Reproduce precisely the lines of the listing below, starting with the line that contains "cyan triangle: (210, 155)" and stopping after the line that contains "yellow rectangle: (185, 302)"; include nothing else.

▸ SUPPLIED DATA:
· · ·
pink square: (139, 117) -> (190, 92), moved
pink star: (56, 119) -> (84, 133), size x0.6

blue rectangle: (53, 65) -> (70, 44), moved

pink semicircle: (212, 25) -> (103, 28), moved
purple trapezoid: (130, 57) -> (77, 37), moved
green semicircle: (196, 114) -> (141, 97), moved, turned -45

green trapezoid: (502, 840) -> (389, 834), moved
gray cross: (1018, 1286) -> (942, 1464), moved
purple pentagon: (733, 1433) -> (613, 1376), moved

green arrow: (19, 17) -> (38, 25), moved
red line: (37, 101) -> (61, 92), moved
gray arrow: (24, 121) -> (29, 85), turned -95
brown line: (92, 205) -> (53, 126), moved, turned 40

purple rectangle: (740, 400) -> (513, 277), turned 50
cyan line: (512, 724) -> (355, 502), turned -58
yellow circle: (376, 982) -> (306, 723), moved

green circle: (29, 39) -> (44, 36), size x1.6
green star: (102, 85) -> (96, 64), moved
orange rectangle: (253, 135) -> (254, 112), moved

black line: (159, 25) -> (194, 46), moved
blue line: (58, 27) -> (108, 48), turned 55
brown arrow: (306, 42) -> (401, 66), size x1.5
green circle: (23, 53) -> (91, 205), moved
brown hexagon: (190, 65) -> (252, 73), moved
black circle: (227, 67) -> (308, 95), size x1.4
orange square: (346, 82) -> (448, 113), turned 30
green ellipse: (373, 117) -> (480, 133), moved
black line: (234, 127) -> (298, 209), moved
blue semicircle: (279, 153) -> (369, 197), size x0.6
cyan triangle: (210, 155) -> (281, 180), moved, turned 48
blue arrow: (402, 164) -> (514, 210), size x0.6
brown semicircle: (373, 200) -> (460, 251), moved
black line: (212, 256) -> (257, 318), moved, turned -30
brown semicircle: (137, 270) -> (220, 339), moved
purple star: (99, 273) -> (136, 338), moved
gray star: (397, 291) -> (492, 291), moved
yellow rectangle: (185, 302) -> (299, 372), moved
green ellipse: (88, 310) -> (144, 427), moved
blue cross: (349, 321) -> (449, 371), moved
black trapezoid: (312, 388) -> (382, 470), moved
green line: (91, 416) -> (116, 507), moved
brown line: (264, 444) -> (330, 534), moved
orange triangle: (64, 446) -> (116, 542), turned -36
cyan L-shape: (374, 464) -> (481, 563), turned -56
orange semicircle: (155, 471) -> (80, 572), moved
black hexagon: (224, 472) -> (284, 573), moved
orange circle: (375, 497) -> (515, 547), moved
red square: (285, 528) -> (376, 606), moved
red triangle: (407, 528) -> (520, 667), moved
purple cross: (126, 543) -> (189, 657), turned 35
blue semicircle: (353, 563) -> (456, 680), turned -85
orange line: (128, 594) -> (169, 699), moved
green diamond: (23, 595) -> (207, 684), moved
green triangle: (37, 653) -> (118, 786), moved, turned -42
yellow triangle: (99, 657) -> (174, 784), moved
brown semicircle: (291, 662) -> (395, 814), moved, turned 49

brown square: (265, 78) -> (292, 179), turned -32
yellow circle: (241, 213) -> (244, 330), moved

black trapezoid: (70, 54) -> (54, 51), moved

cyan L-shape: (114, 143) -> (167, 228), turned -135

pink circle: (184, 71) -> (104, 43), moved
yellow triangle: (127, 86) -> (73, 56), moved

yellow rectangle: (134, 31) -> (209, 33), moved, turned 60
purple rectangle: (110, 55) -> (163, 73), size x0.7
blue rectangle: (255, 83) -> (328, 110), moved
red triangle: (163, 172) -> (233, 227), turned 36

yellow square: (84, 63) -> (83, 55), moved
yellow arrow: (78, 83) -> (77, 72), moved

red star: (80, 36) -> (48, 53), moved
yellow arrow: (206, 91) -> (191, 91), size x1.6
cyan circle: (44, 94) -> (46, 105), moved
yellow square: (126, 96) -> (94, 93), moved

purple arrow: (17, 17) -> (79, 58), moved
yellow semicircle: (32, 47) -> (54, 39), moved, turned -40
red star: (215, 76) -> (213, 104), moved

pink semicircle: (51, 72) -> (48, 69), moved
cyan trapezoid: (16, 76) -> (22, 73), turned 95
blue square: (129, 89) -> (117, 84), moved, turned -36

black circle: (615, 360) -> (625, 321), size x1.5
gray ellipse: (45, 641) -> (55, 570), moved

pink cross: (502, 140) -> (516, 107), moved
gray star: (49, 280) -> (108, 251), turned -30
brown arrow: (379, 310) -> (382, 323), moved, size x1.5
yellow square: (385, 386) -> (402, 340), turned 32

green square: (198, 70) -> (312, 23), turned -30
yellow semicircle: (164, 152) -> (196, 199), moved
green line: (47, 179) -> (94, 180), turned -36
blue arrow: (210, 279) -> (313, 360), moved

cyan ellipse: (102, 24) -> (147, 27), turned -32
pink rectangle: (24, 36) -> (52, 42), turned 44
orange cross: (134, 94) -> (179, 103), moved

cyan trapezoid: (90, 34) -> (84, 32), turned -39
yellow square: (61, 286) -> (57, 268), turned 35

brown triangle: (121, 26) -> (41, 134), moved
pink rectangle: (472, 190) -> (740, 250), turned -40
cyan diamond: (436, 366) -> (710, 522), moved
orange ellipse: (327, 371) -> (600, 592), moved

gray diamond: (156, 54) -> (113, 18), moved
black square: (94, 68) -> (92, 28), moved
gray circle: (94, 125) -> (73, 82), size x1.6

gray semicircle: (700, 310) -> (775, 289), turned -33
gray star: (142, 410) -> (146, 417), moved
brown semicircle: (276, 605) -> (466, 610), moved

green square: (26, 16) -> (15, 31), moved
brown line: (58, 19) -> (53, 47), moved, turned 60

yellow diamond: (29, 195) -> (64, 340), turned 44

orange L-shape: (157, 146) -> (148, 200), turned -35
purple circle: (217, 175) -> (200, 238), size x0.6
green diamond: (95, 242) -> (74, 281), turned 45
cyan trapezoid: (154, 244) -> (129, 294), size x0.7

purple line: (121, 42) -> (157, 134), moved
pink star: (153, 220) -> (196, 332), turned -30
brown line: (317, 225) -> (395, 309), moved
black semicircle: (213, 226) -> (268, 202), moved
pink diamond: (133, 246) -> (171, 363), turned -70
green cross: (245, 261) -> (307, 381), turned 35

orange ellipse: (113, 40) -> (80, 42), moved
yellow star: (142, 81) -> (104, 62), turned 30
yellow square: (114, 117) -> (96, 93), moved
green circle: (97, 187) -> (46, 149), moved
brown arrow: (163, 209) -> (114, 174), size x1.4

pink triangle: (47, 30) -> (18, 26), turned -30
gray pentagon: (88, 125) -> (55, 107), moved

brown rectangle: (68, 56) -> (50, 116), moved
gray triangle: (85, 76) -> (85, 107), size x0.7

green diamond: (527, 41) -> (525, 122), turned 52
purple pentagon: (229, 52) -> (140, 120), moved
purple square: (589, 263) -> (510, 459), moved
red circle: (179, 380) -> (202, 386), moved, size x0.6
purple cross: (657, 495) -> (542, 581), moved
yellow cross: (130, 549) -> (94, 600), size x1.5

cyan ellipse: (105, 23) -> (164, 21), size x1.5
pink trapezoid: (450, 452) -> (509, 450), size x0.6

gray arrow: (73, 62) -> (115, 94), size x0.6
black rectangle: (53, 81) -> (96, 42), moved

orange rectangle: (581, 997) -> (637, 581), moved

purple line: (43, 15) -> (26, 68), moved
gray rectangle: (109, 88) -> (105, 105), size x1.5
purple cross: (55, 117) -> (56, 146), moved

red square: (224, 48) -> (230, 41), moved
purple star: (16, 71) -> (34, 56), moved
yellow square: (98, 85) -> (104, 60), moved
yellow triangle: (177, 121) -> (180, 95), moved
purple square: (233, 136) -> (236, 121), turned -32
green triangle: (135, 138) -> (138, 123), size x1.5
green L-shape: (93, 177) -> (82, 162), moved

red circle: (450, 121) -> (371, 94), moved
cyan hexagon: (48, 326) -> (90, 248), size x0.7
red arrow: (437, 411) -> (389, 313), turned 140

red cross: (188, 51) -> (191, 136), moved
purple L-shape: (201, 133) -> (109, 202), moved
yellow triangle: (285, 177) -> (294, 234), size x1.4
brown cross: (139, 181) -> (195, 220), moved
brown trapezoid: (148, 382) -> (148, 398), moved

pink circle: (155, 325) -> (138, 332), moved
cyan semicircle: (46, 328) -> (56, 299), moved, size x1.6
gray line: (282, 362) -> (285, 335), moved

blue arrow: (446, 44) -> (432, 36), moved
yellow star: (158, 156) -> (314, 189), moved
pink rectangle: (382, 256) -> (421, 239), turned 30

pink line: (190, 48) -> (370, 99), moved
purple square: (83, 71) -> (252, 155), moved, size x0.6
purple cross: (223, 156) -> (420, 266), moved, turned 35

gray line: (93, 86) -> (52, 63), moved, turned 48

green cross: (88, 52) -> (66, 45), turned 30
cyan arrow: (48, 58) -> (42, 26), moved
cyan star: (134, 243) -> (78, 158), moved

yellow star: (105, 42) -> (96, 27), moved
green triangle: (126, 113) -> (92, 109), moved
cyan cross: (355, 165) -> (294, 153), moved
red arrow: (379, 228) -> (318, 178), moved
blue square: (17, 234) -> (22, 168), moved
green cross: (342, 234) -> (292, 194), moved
· · ·
▸ FINAL ANSWER:
cyan triangle: (210, 155) -> (281, 180), moved, turned 48
blue arrow: (402, 164) -> (514, 210), size x0.6
brown semicircle: (373, 200) -> (460, 251), moved
black line: (212, 256) -> (257, 318), moved, turned -30
brown semicircle: (137, 270) -> (220, 339), moved
purple star: (99, 273) -> (136, 338), moved
gray star: (397, 291) -> (492, 291), moved
yellow rectangle: (185, 302) -> (299, 372), moved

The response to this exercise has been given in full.